▸ **WHAT TO WORK ON**:
The expected output is every line from the one containing "white stacking toy: 2 -> 6" to the end of the data below, exactly, and no other line.

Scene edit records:
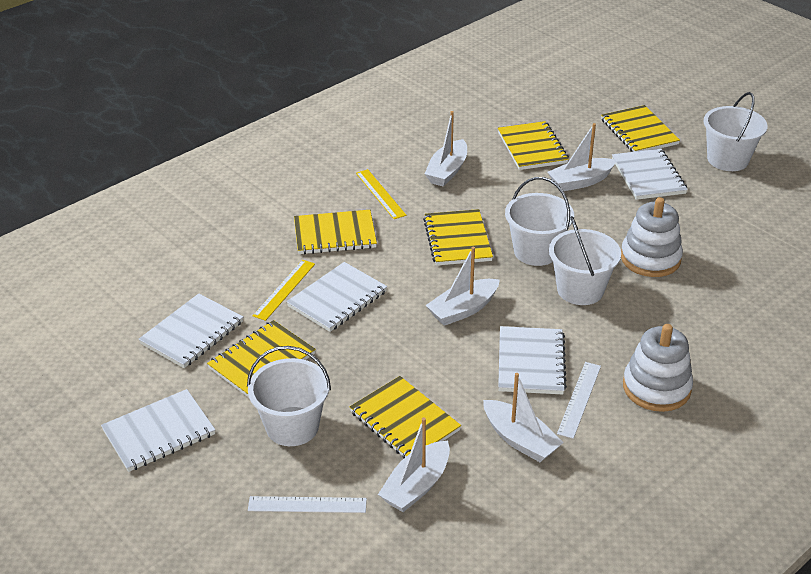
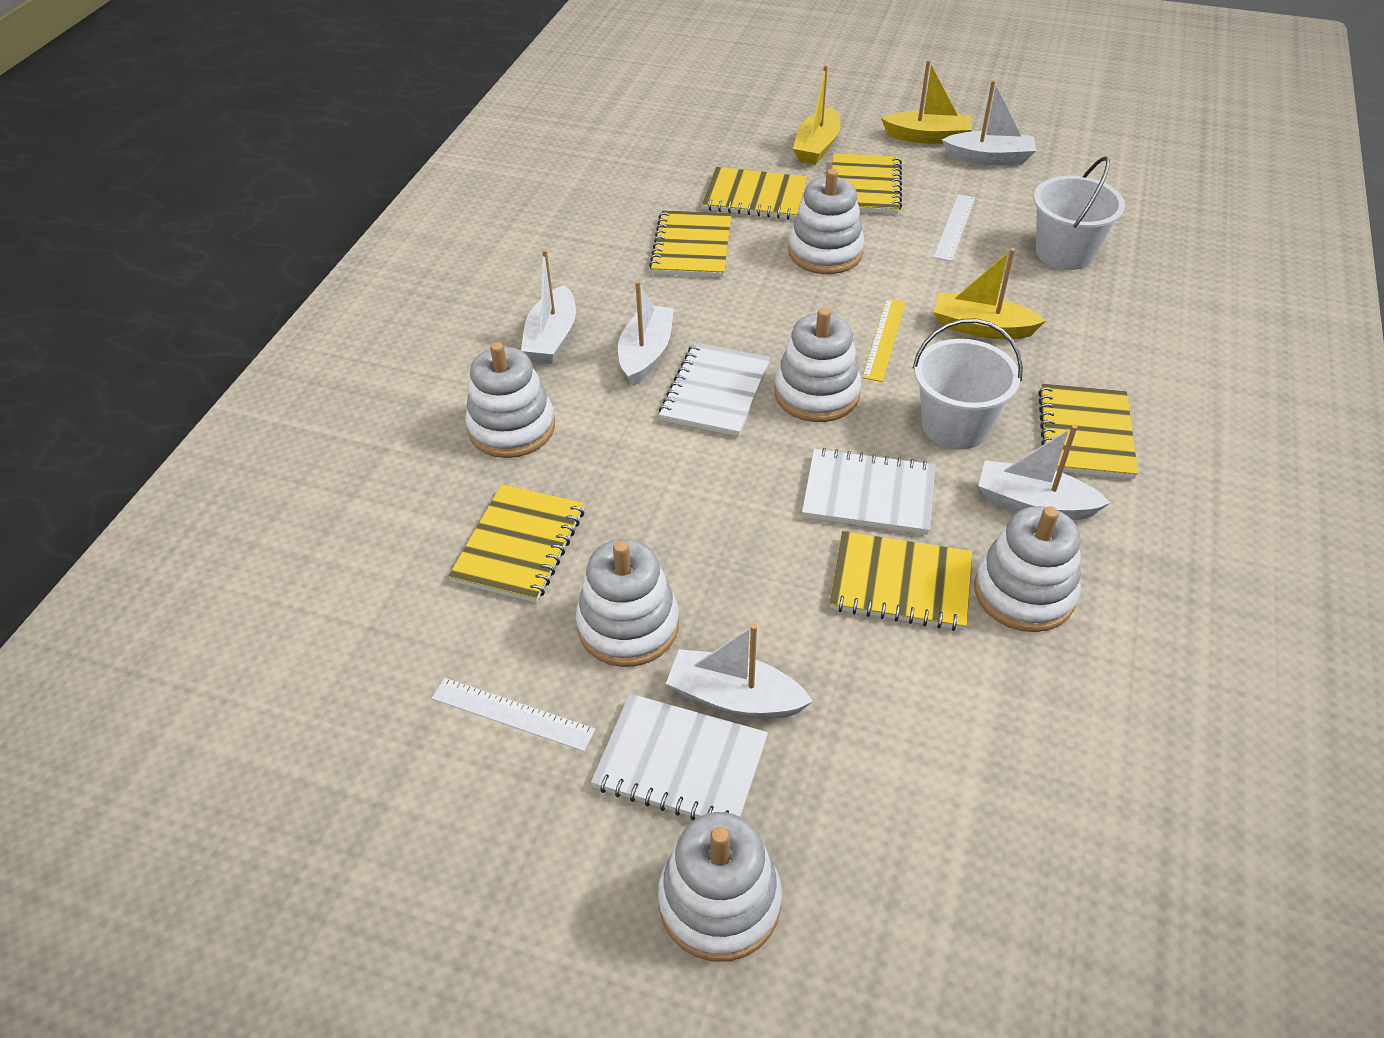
white bucket: 4 -> 2
white notebook: 5 -> 3
white stacking toy: 2 -> 6
yellow boat: 0 -> 3
yellow ruler: 2 -> 1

▸ **RESULT OF THE EXERCISE**:
white stacking toy: 2 -> 6
yellow boat: 0 -> 3
yellow ruler: 2 -> 1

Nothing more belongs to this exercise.